== AIM OF THE EXERCISE ==
Among the records that follow, how many lines include the string "camera"? Only the number is wanted.

═════ RECORDS PROVIDED ═════

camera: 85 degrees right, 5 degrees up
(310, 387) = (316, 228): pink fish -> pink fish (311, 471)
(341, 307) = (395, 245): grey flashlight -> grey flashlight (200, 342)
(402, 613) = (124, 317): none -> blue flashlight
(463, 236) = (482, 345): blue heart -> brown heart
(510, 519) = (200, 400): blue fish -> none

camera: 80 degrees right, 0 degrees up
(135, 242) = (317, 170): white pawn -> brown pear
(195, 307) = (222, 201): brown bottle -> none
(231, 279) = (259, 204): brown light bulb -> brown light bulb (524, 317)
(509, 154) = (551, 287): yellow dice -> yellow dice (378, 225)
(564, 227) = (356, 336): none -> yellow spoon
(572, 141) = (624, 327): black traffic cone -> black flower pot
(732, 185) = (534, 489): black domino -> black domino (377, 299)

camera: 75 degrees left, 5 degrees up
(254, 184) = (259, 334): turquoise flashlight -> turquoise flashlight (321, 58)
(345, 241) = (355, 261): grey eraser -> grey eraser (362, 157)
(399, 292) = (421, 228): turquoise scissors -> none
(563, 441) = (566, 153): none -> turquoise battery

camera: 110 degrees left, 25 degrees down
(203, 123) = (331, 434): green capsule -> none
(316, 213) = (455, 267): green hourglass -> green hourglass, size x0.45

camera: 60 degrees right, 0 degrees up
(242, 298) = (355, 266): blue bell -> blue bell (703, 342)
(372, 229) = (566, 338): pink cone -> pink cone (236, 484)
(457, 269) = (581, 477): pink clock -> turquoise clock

═════

== REPLY TO THE TASK ==
5